(Beginning of Data for the task)

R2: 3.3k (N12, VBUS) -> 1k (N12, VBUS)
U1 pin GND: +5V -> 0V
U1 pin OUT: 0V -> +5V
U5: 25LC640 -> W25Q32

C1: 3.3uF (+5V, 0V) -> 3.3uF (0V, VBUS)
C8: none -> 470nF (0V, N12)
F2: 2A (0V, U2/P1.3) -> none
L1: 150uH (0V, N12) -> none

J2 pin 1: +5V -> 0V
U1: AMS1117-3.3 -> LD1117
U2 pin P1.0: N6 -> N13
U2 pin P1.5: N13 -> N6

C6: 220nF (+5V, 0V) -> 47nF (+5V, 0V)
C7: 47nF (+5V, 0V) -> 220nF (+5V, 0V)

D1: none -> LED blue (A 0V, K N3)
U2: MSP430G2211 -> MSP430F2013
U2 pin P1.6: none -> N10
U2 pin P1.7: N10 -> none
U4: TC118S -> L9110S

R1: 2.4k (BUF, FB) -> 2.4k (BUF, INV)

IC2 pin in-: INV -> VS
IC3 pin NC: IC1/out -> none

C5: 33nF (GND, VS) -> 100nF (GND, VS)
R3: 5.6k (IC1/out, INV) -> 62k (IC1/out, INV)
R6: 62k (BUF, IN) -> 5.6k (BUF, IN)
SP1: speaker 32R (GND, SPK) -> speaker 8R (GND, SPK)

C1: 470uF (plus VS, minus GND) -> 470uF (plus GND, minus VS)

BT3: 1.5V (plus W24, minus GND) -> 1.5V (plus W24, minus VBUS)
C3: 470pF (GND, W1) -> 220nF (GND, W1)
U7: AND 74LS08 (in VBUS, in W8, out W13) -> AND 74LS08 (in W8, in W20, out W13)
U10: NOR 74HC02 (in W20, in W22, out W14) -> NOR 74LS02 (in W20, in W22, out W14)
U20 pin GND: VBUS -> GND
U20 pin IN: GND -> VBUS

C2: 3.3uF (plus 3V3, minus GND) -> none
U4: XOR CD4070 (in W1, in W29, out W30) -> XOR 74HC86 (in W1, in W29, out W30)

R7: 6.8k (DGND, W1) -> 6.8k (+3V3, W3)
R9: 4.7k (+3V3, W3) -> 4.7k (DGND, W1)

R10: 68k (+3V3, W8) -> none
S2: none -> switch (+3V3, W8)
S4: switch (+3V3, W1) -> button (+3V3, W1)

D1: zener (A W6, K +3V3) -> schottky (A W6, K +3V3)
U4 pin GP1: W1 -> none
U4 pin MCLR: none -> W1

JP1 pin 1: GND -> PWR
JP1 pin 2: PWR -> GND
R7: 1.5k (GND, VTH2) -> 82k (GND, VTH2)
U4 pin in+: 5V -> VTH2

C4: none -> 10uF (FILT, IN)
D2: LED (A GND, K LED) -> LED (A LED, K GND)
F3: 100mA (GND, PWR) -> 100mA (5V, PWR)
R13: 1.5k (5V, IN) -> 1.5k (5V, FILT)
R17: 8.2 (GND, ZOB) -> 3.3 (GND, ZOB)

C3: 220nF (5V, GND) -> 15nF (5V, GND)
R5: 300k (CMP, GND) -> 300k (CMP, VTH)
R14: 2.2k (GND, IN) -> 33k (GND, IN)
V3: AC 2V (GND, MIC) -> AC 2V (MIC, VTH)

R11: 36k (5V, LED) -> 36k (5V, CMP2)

(End of Data for the task)

> _Task prompt_: From the records above, show each line that contains the word "VBUS".

> _Response area_:
R2: 3.3k (N12, VBUS) -> 1k (N12, VBUS)
C1: 3.3uF (+5V, 0V) -> 3.3uF (0V, VBUS)
BT3: 1.5V (plus W24, minus GND) -> 1.5V (plus W24, minus VBUS)
U7: AND 74LS08 (in VBUS, in W8, out W13) -> AND 74LS08 (in W8, in W20, out W13)
U20 pin GND: VBUS -> GND
U20 pin IN: GND -> VBUS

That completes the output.